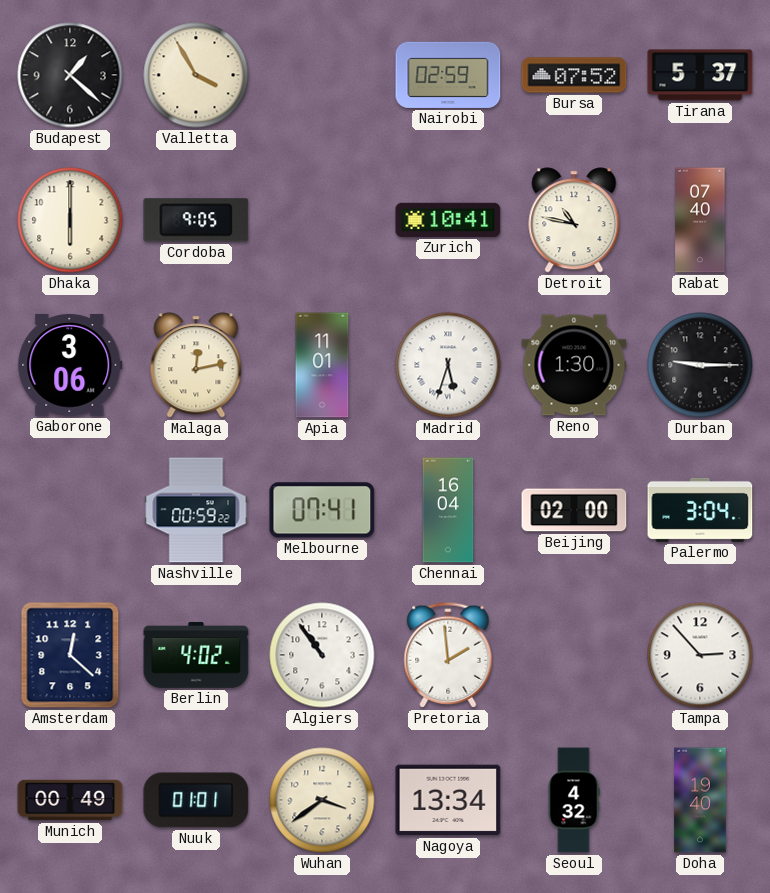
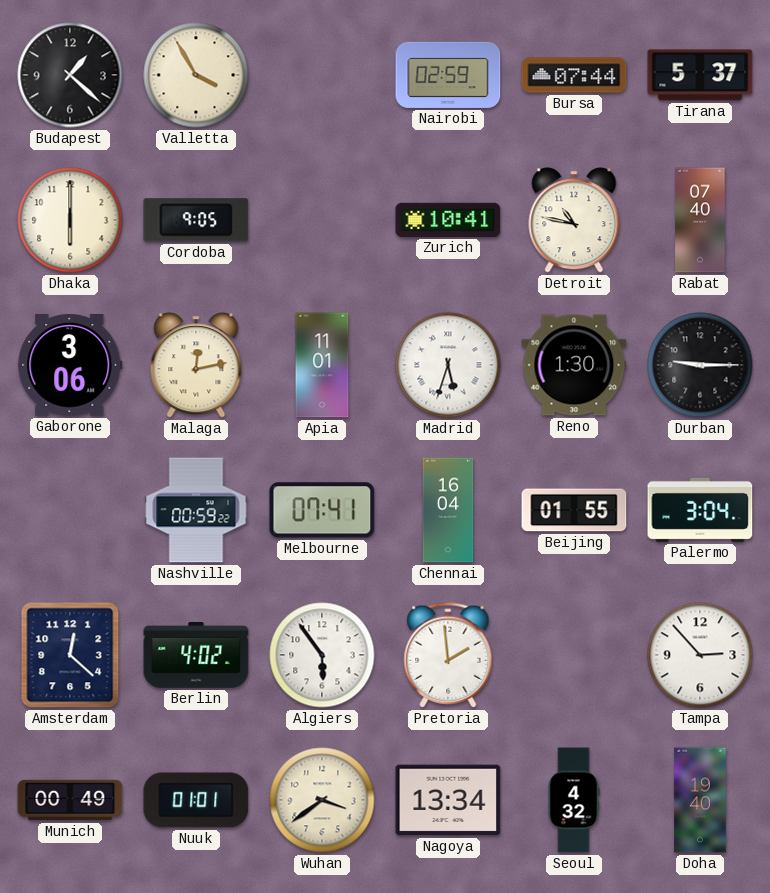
Bursa: 07:52 -> 07:44
Beijing: 02:00 -> 01:55
Algiers: 10:54 -> 5:54
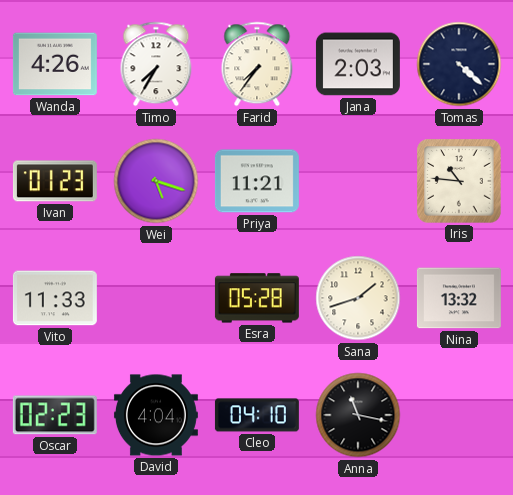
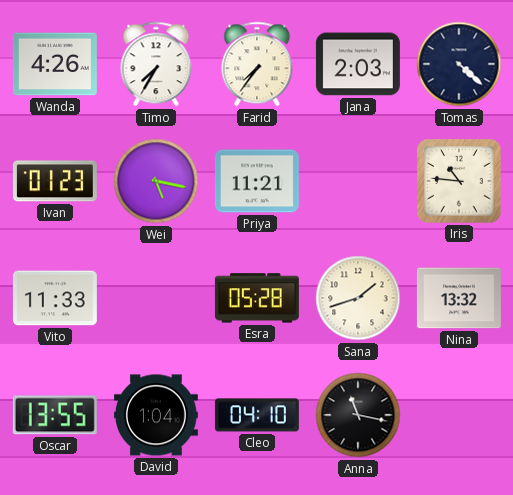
Wei: 5:18 -> 5:17
Oscar: 02:23 -> 13:55
David: 4:04 -> 1:04
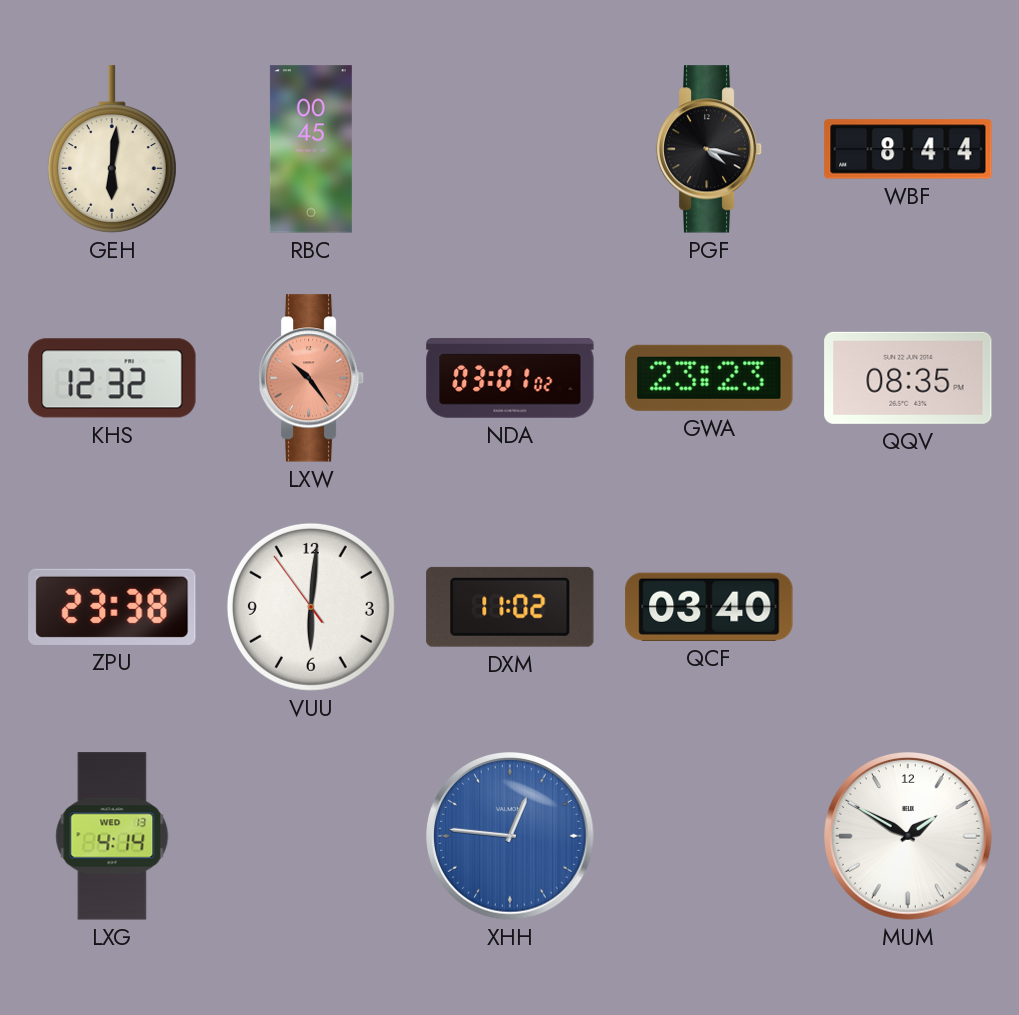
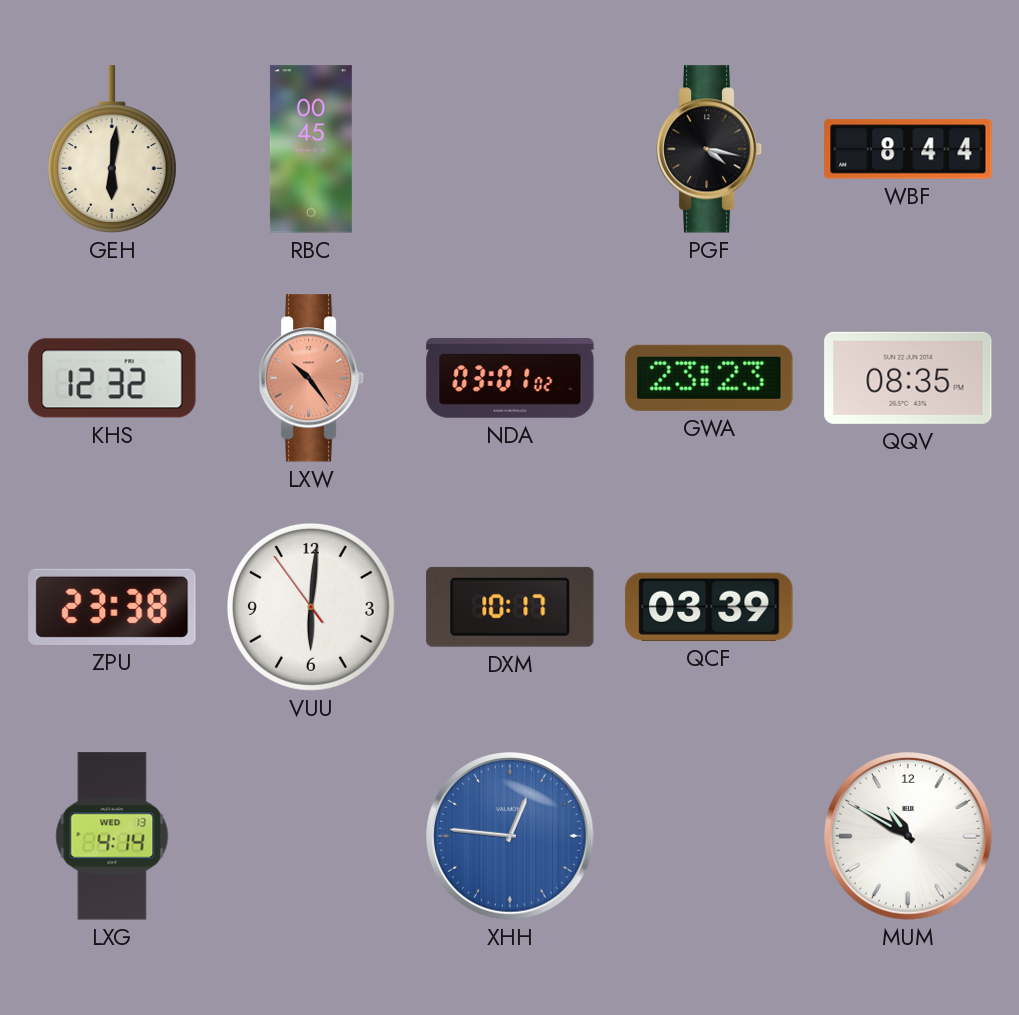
DXM: 11:02 -> 10:17
QCF: 03:40 -> 03:39
MUM: 1:50 -> 10:50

□ □ □ □ □

**Directive**. Copy out every line of the listing above, starting with the line containing "Wei: 5:18 -> 5:17" and continuing through the last line, but omit the pictures.

**Response to the exercise**.
Wei: 5:18 -> 5:17
Oscar: 02:23 -> 13:55
David: 4:04 -> 1:04
DXM: 11:02 -> 10:17
QCF: 03:40 -> 03:39
MUM: 1:50 -> 10:50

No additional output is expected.